*** The records
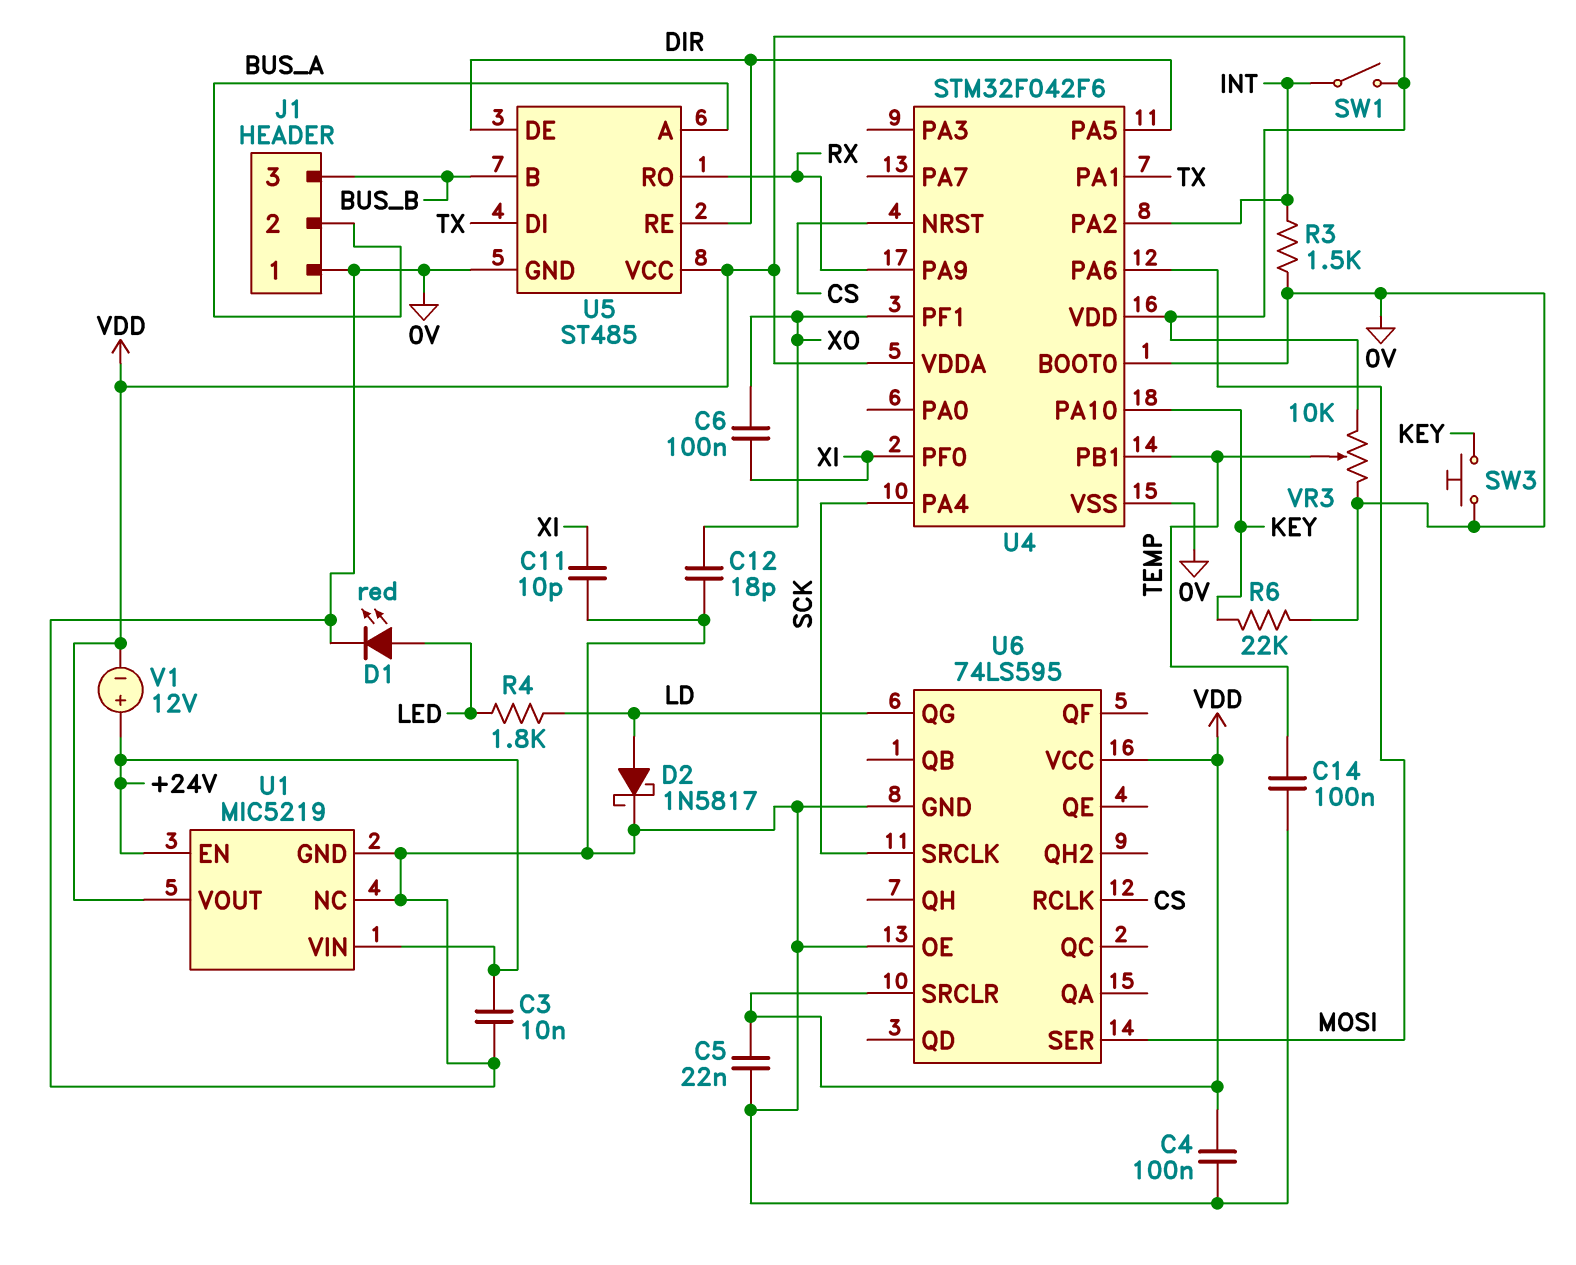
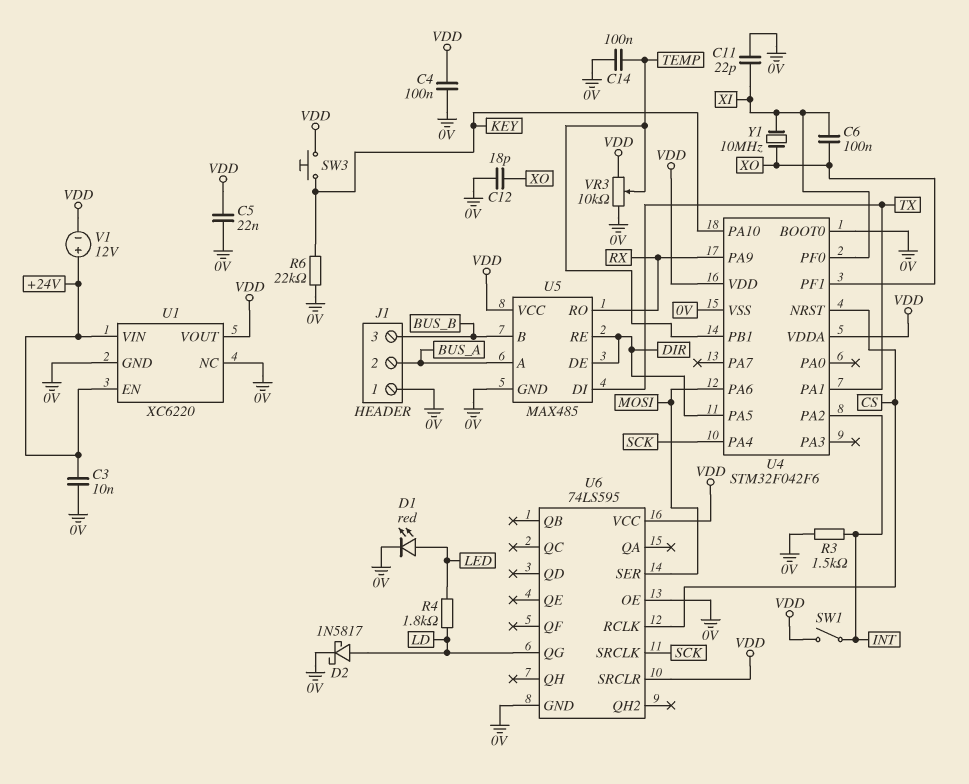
C11: 10pF (0V, XI) -> 22pF (0V, XI)
SW3: button (0V, KEY) -> button (KEY, VDD)
U1: MIC5219 -> XC6220
U5: ST485 -> MAX485
Y1: none -> 10MHz (XI, XO)

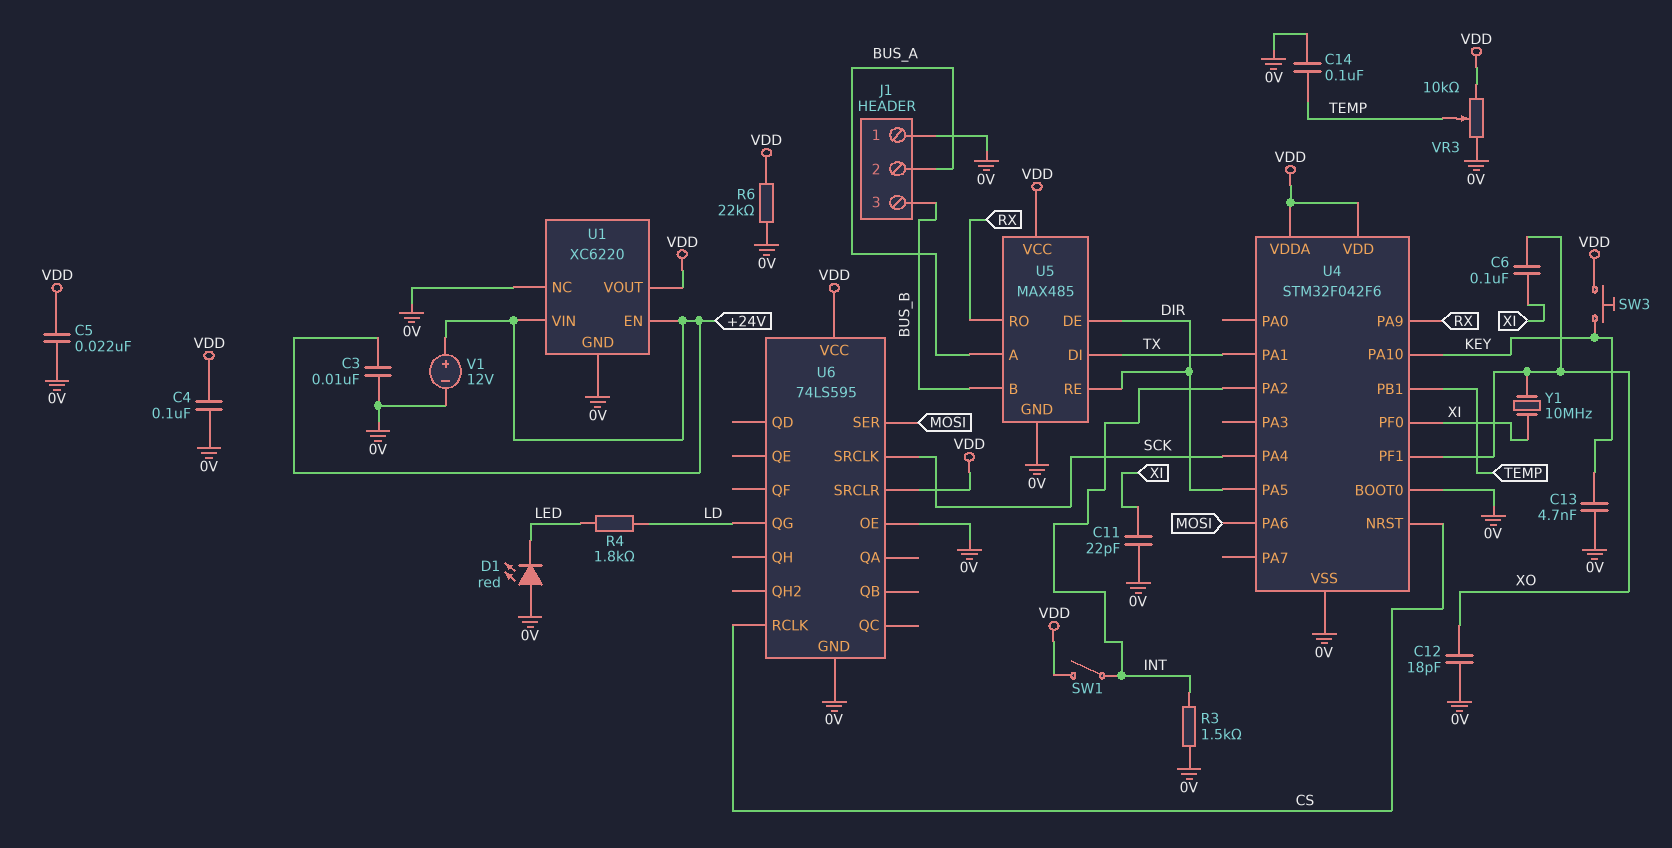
C13: none -> 4.7nF (0V, KEY)
D1: LED red (A LED, K 0V) -> LED red (A 0V, K LED)
D2: schottky 1N5817 (A LD, K 0V) -> none
R6: 22k (0V, KEY) -> 22k (0V, VDD)
V1: 12V (plus +24V, minus VDD) -> 12V (plus +24V, minus 0V)

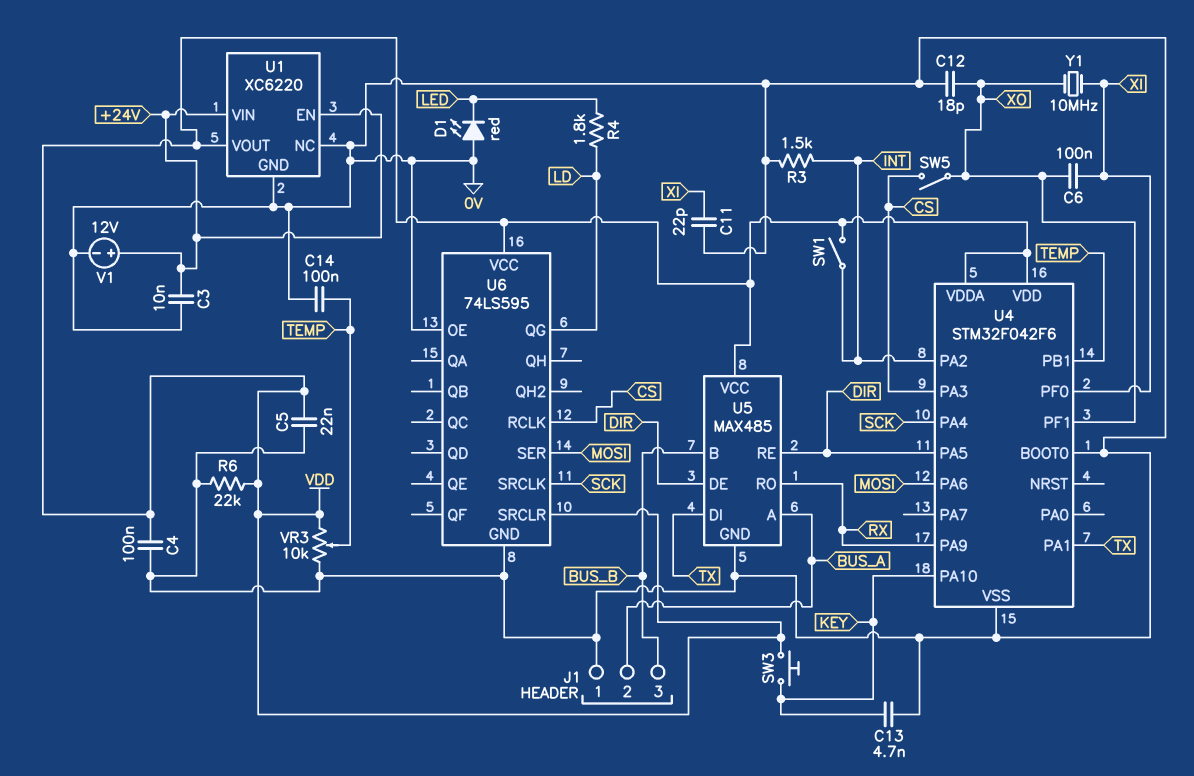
SW5: none -> switch (CS, XO)
U4 pin NRST: CS -> none
U4 pin PA3: none -> CS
******
- **Assignment**: Filter the records above for lines with "none".

- **Exercise response**:
Y1: none -> 10MHz (XI, XO)
C13: none -> 4.7nF (0V, KEY)
D2: schottky 1N5817 (A LD, K 0V) -> none
SW5: none -> switch (CS, XO)
U4 pin NRST: CS -> none
U4 pin PA3: none -> CS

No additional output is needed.